#### Prompt:
Reproduce the records below exactly as given.

Data excerpts

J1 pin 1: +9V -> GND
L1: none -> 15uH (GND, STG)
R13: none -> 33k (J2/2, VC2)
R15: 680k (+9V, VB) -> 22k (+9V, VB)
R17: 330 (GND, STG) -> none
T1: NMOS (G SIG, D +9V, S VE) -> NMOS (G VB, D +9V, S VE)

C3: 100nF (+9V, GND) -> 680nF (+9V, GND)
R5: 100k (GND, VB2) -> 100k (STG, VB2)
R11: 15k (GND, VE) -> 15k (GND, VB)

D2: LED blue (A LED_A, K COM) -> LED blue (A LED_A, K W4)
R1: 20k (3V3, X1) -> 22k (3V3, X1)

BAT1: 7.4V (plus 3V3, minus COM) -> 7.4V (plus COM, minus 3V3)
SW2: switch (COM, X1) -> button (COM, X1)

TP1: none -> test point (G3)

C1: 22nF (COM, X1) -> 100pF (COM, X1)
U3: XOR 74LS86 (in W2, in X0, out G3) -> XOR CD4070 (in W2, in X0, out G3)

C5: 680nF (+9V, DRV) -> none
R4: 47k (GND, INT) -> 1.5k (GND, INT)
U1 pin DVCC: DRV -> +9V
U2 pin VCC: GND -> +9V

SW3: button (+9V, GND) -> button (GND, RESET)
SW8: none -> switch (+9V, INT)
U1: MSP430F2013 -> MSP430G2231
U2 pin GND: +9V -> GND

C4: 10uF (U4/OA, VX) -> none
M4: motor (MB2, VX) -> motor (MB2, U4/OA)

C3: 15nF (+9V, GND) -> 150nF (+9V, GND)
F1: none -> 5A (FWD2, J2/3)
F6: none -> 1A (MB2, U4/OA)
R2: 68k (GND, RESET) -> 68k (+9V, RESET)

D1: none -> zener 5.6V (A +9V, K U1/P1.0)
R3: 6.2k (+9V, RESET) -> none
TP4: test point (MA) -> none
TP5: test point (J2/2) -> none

#### Output:
J1 pin 1: +9V -> GND
L1: none -> 15uH (GND, STG)
R13: none -> 33k (J2/2, VC2)
R15: 680k (+9V, VB) -> 22k (+9V, VB)
R17: 330 (GND, STG) -> none
T1: NMOS (G SIG, D +9V, S VE) -> NMOS (G VB, D +9V, S VE)

C3: 100nF (+9V, GND) -> 680nF (+9V, GND)
R5: 100k (GND, VB2) -> 100k (STG, VB2)
R11: 15k (GND, VE) -> 15k (GND, VB)

D2: LED blue (A LED_A, K COM) -> LED blue (A LED_A, K W4)
R1: 20k (3V3, X1) -> 22k (3V3, X1)

BAT1: 7.4V (plus 3V3, minus COM) -> 7.4V (plus COM, minus 3V3)
SW2: switch (COM, X1) -> button (COM, X1)

TP1: none -> test point (G3)

C1: 22nF (COM, X1) -> 100pF (COM, X1)
U3: XOR 74LS86 (in W2, in X0, out G3) -> XOR CD4070 (in W2, in X0, out G3)

C5: 680nF (+9V, DRV) -> none
R4: 47k (GND, INT) -> 1.5k (GND, INT)
U1 pin DVCC: DRV -> +9V
U2 pin VCC: GND -> +9V

SW3: button (+9V, GND) -> button (GND, RESET)
SW8: none -> switch (+9V, INT)
U1: MSP430F2013 -> MSP430G2231
U2 pin GND: +9V -> GND

C4: 10uF (U4/OA, VX) -> none
M4: motor (MB2, VX) -> motor (MB2, U4/OA)

C3: 15nF (+9V, GND) -> 150nF (+9V, GND)
F1: none -> 5A (FWD2, J2/3)
F6: none -> 1A (MB2, U4/OA)
R2: 68k (GND, RESET) -> 68k (+9V, RESET)

D1: none -> zener 5.6V (A +9V, K U1/P1.0)
R3: 6.2k (+9V, RESET) -> none
TP4: test point (MA) -> none
TP5: test point (J2/2) -> none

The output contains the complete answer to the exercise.